## ABOUT THIS TASK
An exact copy of every entry is needed, without any of the pictures.

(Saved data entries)
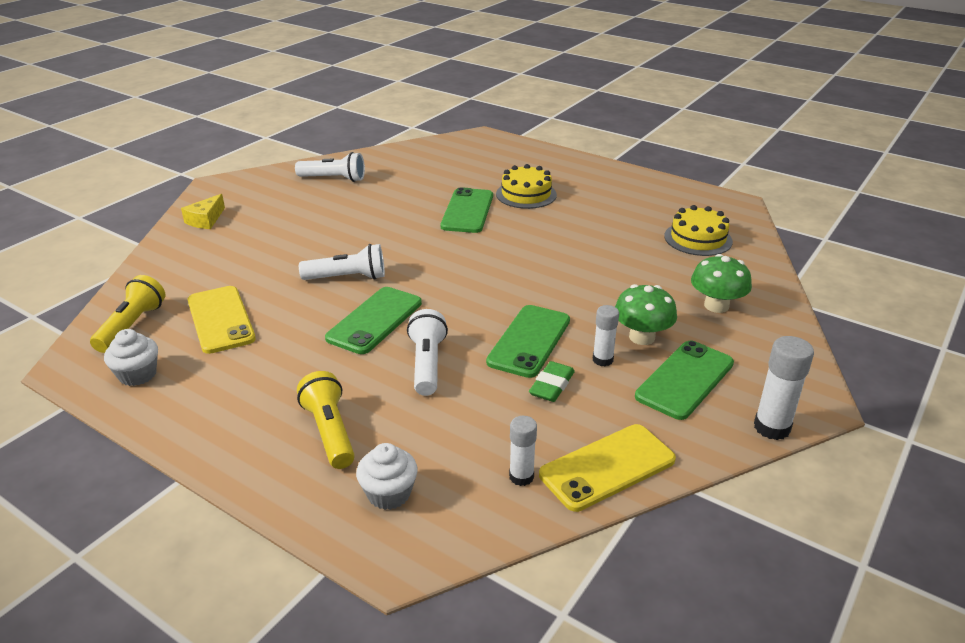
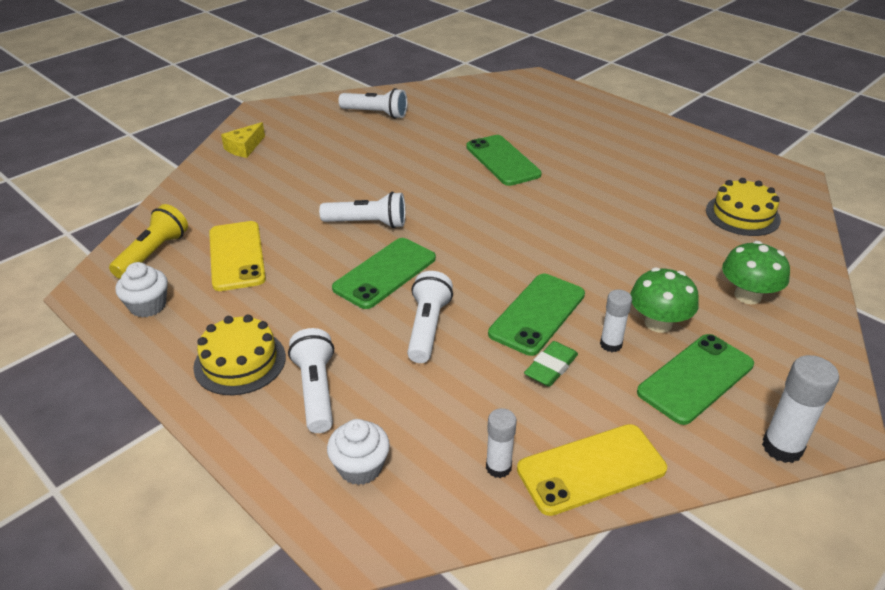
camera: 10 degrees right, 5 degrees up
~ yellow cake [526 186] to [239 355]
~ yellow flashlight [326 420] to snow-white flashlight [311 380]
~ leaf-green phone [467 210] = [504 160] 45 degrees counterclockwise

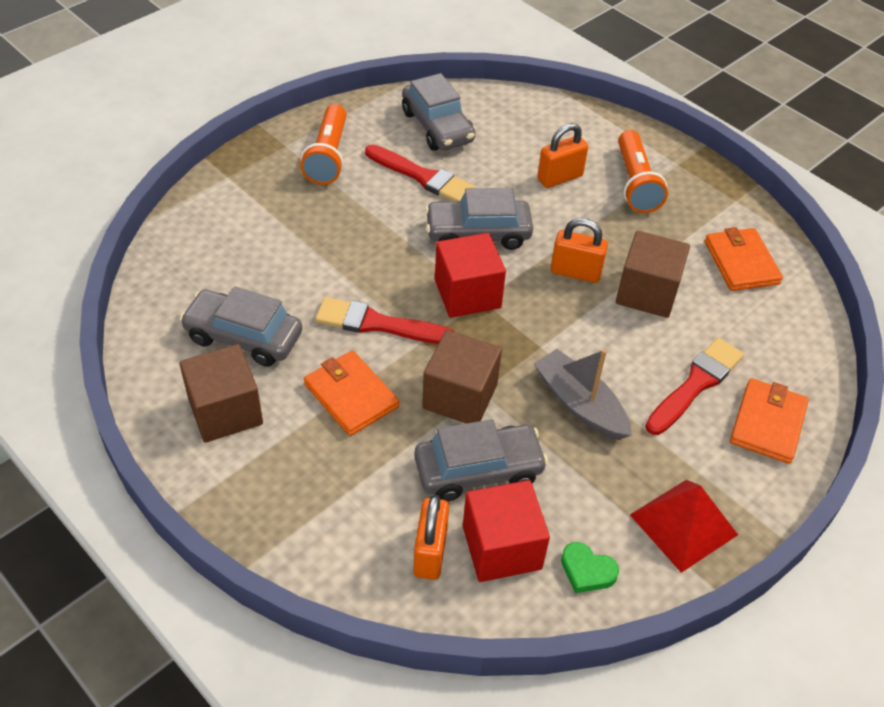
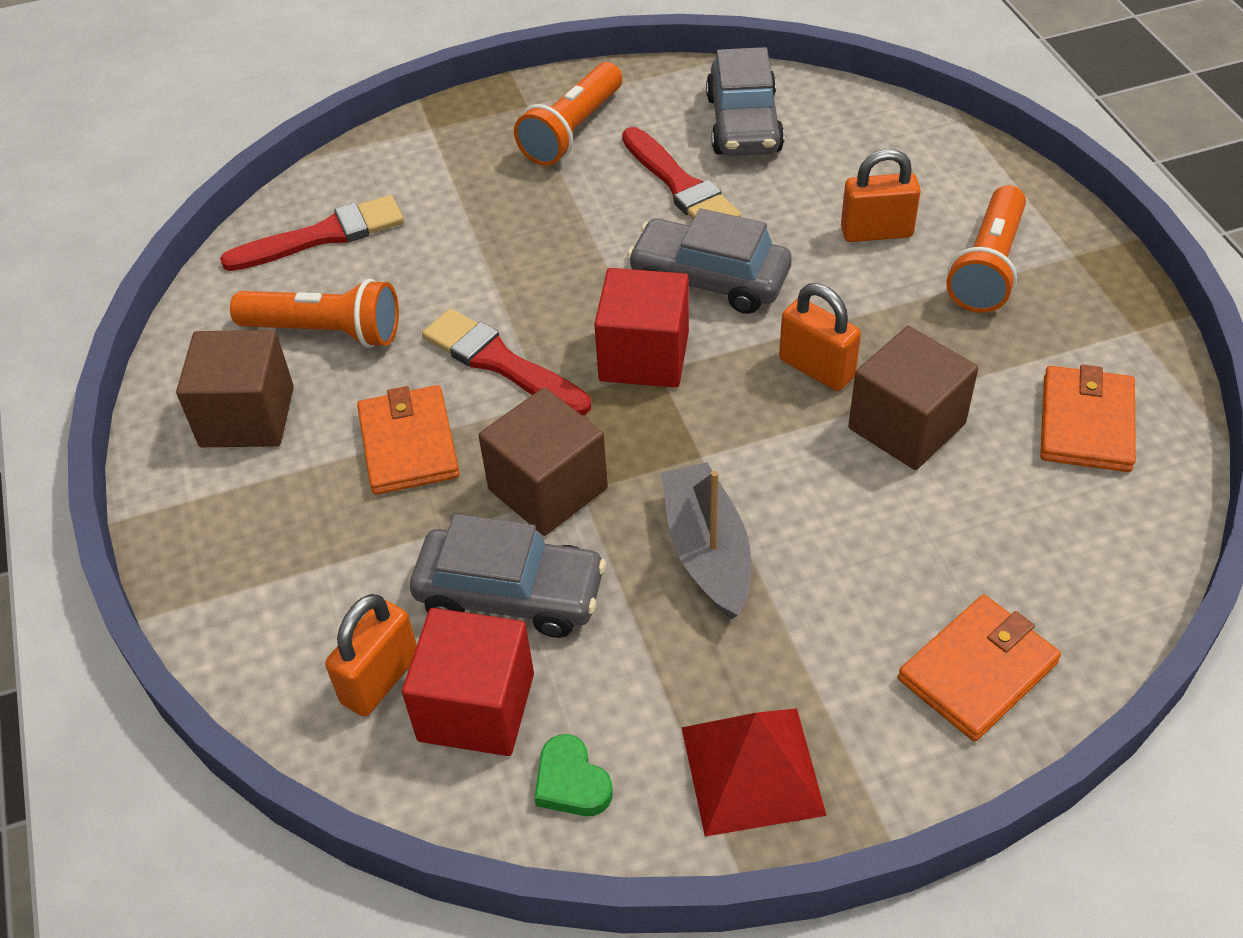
camera: 30 degrees right, 0 degrees up
~ crimson paint brush [694 386] to [312 233]
~ gray car [241 326] to orange flashlight [314 313]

## EXERCISE SOLUTION
camera: 10 degrees right, 5 degrees up
~ yellow cake [526 186] to [239 355]
~ yellow flashlight [326 420] to snow-white flashlight [311 380]
~ leaf-green phone [467 210] = [504 160] 45 degrees counterclockwise

camera: 30 degrees right, 0 degrees up
~ crimson paint brush [694 386] to [312 233]
~ gray car [241 326] to orange flashlight [314 313]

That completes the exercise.